**What to work on:** Please copy out the rows from the line that contains "Is green grassy field at lower center to" through the line that contains "Question: Which object is further", word for word, and give only those.

Records shown START

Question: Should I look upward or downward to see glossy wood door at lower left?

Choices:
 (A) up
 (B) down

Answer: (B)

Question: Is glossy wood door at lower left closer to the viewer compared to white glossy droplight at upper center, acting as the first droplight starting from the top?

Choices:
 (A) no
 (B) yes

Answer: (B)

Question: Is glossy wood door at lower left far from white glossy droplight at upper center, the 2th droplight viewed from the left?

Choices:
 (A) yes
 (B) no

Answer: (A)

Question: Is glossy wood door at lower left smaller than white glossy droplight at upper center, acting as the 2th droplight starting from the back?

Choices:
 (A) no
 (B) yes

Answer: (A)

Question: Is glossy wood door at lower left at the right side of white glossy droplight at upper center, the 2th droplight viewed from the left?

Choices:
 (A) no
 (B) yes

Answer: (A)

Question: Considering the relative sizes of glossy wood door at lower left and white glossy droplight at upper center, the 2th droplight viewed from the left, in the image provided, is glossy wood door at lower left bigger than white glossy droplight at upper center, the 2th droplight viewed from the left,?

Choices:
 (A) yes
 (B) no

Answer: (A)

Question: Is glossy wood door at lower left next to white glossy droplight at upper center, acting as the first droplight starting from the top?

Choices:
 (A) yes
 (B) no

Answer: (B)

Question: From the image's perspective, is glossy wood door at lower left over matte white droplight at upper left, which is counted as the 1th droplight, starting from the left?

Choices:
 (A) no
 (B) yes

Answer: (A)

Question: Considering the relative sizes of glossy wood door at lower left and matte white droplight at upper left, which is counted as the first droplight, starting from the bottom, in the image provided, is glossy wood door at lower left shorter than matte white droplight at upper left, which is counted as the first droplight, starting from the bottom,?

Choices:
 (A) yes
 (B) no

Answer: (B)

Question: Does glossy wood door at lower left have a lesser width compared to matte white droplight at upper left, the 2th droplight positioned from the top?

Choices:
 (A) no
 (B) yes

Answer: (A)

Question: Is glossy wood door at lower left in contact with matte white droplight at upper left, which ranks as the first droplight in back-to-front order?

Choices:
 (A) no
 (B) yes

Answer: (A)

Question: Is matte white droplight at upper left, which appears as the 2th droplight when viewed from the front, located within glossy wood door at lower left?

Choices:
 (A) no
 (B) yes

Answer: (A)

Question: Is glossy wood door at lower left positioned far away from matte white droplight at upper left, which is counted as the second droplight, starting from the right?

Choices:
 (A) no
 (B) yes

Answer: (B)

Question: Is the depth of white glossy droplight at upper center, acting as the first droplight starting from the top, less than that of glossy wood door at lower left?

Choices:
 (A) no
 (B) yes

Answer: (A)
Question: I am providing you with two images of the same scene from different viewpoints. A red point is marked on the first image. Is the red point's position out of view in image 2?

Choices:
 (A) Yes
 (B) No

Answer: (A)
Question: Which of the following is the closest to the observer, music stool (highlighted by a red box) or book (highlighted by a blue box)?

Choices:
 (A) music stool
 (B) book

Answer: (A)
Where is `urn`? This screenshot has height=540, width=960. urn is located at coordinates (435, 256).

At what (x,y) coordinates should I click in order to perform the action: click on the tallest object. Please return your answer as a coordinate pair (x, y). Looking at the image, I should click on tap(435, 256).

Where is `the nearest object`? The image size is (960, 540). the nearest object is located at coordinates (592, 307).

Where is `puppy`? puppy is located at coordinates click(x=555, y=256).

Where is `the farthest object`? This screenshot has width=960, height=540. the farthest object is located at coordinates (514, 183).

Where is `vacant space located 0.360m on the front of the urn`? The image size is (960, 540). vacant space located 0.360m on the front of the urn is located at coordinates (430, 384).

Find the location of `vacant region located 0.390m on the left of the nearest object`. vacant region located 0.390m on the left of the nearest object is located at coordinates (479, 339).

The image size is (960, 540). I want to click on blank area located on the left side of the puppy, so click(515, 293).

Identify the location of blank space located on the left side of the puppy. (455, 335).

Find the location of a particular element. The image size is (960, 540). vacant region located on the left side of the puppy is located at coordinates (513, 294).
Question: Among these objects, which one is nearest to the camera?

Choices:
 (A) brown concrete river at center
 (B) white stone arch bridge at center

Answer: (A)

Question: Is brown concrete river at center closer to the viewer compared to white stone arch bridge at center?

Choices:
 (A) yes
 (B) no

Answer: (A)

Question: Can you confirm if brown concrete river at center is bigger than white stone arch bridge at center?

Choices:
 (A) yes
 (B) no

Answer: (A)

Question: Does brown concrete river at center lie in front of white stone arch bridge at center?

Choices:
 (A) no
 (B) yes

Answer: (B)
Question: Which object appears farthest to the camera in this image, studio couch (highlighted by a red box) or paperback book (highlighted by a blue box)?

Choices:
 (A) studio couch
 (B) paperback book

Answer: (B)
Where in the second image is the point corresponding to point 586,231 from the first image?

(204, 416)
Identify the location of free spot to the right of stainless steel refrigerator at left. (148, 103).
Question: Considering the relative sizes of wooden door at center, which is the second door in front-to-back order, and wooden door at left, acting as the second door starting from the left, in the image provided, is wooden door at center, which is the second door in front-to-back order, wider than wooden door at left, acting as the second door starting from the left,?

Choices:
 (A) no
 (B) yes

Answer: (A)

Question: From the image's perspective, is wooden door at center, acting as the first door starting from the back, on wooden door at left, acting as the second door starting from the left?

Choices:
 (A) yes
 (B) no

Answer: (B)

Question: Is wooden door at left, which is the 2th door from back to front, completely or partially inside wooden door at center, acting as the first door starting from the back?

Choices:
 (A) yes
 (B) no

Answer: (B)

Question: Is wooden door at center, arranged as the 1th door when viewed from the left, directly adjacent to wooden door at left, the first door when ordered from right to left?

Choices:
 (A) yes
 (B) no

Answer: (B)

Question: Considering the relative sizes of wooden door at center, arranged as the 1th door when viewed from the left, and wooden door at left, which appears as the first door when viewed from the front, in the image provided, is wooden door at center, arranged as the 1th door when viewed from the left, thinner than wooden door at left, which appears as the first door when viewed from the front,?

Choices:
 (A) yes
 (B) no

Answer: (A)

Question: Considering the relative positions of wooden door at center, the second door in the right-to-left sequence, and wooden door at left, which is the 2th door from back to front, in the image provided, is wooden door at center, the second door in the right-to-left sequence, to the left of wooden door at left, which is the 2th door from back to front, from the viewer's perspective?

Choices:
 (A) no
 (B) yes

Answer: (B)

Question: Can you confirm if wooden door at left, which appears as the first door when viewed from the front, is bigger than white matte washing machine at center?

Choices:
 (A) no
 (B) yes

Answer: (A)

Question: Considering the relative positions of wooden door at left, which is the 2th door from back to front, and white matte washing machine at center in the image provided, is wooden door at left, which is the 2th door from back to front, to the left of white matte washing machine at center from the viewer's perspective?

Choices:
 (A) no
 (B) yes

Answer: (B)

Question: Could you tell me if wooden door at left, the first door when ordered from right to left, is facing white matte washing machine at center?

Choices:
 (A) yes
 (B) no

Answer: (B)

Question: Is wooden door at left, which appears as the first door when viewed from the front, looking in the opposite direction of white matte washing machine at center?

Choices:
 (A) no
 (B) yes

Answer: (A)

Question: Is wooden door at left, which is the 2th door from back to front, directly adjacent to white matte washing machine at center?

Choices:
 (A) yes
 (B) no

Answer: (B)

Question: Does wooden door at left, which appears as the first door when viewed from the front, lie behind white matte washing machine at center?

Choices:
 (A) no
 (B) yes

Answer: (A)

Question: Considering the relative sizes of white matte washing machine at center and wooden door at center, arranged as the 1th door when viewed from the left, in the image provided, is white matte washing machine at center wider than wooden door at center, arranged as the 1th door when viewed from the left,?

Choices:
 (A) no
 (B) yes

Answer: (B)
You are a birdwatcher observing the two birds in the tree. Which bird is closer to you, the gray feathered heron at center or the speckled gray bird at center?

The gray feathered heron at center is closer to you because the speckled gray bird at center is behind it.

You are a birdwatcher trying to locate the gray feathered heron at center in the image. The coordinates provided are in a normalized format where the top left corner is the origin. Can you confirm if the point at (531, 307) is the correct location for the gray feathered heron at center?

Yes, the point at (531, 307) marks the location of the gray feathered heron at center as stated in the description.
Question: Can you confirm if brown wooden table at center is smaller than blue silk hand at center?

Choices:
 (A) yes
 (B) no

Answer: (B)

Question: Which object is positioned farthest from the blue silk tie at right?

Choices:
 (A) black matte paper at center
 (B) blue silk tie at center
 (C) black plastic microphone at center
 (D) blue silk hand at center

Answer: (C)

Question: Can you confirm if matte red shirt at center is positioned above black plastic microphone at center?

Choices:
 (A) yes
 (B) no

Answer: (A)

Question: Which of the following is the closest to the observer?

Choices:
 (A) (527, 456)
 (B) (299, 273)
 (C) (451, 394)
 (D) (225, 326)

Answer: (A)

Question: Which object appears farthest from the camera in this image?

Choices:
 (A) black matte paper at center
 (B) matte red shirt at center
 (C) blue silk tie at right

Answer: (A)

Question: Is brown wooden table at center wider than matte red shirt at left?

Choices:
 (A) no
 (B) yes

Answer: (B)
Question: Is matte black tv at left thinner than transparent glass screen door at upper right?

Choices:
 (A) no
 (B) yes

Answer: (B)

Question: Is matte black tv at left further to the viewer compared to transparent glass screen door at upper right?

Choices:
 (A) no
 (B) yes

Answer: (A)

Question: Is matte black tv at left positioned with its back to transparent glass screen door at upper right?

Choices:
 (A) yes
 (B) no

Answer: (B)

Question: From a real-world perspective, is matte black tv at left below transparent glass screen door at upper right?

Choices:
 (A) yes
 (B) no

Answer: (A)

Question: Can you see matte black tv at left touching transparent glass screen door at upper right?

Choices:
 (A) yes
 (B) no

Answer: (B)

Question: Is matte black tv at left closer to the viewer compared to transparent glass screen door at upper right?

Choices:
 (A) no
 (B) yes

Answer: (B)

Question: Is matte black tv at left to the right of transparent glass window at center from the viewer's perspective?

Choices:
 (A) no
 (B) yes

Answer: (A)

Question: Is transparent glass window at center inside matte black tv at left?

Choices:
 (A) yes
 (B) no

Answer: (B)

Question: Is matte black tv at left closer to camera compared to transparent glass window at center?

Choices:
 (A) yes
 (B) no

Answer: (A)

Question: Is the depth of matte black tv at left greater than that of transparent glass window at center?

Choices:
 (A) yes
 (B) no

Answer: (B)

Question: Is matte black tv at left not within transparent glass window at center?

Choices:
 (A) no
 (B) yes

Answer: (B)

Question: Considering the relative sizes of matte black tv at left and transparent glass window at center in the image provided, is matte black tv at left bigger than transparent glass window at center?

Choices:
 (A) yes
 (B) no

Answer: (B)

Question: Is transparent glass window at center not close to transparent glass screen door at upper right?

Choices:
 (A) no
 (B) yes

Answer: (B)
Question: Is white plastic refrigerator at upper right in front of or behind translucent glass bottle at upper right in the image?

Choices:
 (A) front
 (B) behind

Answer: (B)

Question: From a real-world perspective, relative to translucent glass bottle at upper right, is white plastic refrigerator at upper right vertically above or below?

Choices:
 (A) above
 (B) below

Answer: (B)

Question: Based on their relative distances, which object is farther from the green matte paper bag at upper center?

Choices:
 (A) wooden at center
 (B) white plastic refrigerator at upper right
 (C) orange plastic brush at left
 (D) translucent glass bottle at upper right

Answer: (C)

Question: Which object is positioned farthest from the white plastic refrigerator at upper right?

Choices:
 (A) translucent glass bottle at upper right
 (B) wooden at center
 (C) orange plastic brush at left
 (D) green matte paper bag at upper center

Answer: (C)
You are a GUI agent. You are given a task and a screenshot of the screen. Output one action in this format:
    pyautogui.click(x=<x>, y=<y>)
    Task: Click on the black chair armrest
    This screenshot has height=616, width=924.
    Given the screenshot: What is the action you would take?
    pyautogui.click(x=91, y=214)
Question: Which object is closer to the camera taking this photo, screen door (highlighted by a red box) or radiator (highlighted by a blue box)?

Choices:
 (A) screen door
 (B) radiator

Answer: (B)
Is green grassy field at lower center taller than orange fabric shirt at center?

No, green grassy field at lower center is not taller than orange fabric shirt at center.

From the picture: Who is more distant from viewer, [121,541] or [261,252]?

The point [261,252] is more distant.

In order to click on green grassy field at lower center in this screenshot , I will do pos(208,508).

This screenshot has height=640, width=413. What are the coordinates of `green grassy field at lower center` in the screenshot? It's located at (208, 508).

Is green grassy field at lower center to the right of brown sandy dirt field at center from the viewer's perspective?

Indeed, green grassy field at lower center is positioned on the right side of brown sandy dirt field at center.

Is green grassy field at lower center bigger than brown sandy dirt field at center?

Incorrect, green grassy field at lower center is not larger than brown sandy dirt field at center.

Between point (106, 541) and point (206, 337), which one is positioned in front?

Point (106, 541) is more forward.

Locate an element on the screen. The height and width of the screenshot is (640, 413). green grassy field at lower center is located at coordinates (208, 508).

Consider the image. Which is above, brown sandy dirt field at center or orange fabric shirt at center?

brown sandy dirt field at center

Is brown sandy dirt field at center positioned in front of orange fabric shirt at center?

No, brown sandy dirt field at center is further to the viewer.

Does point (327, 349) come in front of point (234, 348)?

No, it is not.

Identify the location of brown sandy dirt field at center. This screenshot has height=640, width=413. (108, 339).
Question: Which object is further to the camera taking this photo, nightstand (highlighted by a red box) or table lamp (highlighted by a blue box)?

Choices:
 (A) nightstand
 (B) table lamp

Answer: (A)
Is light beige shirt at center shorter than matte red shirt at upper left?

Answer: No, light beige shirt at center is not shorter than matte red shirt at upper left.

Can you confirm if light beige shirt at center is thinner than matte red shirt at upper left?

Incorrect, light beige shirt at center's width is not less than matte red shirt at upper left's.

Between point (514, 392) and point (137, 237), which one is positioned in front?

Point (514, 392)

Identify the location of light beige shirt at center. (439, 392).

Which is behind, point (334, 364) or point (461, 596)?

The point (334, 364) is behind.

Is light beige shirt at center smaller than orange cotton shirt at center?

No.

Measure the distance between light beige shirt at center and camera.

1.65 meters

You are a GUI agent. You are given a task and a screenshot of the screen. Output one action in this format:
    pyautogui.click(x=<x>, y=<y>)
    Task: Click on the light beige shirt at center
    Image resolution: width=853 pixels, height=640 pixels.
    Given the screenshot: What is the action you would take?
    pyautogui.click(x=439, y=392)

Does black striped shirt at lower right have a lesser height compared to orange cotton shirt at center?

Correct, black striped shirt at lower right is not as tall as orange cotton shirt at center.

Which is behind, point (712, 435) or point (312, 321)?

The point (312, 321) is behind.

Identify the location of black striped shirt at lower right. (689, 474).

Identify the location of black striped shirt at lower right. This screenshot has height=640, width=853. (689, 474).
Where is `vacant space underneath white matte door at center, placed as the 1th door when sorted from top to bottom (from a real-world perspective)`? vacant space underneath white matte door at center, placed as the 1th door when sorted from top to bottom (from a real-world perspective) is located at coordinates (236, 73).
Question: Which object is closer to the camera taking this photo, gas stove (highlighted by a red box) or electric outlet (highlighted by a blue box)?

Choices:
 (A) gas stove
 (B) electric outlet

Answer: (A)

Records shown END

**Response to the task:**
Is green grassy field at lower center to the right of brown sandy dirt field at center from the viewer's perspective?

Indeed, green grassy field at lower center is positioned on the right side of brown sandy dirt field at center.

Is green grassy field at lower center bigger than brown sandy dirt field at center?

Incorrect, green grassy field at lower center is not larger than brown sandy dirt field at center.

Between point (106, 541) and point (206, 337), which one is positioned in front?

Point (106, 541) is more forward.

Locate an element on the screen. The height and width of the screenshot is (640, 413). green grassy field at lower center is located at coordinates (208, 508).

Consider the image. Which is above, brown sandy dirt field at center or orange fabric shirt at center?

brown sandy dirt field at center

Is brown sandy dirt field at center positioned in front of orange fabric shirt at center?

No, brown sandy dirt field at center is further to the viewer.

Does point (327, 349) come in front of point (234, 348)?

No, it is not.

Identify the location of brown sandy dirt field at center. This screenshot has height=640, width=413. (108, 339).
Question: Which object is further to the camera taking this photo, nightstand (highlighted by a red box) or table lamp (highlighted by a blue box)?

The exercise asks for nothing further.